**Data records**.
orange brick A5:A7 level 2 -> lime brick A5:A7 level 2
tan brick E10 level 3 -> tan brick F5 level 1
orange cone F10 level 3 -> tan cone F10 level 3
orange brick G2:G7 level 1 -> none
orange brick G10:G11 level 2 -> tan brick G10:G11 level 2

**ASSIGNED TASK**. The goal is a faithful transcription of every entry above.

**OUTPUT FOR THIS EXERCISE**.
orange brick A5:A7 level 2 -> lime brick A5:A7 level 2
tan brick E10 level 3 -> tan brick F5 level 1
orange cone F10 level 3 -> tan cone F10 level 3
orange brick G2:G7 level 1 -> none
orange brick G10:G11 level 2 -> tan brick G10:G11 level 2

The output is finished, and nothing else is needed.